(Supplied records)
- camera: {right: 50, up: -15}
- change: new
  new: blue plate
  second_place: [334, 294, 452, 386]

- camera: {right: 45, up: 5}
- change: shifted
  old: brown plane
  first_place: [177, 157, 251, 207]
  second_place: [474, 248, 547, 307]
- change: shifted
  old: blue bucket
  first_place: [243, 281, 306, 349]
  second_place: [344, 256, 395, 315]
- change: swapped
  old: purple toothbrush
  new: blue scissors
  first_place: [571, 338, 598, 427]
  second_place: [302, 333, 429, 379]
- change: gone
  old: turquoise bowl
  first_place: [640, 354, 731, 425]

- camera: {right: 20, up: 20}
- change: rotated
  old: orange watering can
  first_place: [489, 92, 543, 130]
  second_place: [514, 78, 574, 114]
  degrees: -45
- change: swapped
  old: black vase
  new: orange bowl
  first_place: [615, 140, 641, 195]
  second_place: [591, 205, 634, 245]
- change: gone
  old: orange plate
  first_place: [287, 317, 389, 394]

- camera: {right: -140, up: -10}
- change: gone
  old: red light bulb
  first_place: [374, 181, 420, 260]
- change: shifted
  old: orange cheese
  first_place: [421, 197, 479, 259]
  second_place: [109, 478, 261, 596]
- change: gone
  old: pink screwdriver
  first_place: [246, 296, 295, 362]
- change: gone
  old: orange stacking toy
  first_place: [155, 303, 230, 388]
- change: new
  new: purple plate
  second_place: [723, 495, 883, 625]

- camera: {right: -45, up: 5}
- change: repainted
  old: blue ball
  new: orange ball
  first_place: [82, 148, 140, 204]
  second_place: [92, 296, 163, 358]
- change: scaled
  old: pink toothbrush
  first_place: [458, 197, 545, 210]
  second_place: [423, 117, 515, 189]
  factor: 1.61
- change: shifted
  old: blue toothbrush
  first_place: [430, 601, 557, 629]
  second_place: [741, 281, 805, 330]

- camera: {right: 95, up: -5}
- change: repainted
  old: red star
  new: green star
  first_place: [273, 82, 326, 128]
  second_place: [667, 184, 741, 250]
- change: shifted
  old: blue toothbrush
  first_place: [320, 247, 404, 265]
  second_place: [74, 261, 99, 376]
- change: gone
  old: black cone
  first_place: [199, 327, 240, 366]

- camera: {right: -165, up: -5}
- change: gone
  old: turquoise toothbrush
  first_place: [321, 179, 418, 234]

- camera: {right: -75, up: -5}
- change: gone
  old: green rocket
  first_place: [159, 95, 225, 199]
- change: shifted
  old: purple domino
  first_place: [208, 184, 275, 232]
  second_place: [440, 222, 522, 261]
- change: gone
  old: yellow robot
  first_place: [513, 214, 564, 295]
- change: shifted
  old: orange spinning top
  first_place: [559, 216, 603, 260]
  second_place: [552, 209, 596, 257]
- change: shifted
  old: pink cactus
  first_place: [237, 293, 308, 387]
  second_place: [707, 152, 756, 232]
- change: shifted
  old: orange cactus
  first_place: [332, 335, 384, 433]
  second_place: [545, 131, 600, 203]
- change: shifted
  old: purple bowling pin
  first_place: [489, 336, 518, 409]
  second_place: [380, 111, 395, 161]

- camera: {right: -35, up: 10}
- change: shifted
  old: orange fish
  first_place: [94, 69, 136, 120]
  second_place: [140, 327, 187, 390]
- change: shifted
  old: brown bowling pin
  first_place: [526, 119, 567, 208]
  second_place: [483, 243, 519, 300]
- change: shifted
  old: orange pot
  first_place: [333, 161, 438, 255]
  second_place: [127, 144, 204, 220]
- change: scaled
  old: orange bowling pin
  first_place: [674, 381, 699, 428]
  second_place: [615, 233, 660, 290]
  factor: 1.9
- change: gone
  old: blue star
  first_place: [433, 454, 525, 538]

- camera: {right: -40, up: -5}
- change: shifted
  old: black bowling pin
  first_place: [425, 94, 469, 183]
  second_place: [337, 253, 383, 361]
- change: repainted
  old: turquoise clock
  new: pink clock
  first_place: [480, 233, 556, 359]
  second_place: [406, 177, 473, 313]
(End Supplied records)
Assignment: Everything from the first line of the records through the line containing "old: orange stacking toy" is to be set down exactly, while later lines are left out.

Response to this exercise:
- camera: {right: 50, up: -15}
- change: new
  new: blue plate
  second_place: [334, 294, 452, 386]

- camera: {right: 45, up: 5}
- change: shifted
  old: brown plane
  first_place: [177, 157, 251, 207]
  second_place: [474, 248, 547, 307]
- change: shifted
  old: blue bucket
  first_place: [243, 281, 306, 349]
  second_place: [344, 256, 395, 315]
- change: swapped
  old: purple toothbrush
  new: blue scissors
  first_place: [571, 338, 598, 427]
  second_place: [302, 333, 429, 379]
- change: gone
  old: turquoise bowl
  first_place: [640, 354, 731, 425]

- camera: {right: 20, up: 20}
- change: rotated
  old: orange watering can
  first_place: [489, 92, 543, 130]
  second_place: [514, 78, 574, 114]
  degrees: -45
- change: swapped
  old: black vase
  new: orange bowl
  first_place: [615, 140, 641, 195]
  second_place: [591, 205, 634, 245]
- change: gone
  old: orange plate
  first_place: [287, 317, 389, 394]

- camera: {right: -140, up: -10}
- change: gone
  old: red light bulb
  first_place: [374, 181, 420, 260]
- change: shifted
  old: orange cheese
  first_place: [421, 197, 479, 259]
  second_place: [109, 478, 261, 596]
- change: gone
  old: pink screwdriver
  first_place: [246, 296, 295, 362]
- change: gone
  old: orange stacking toy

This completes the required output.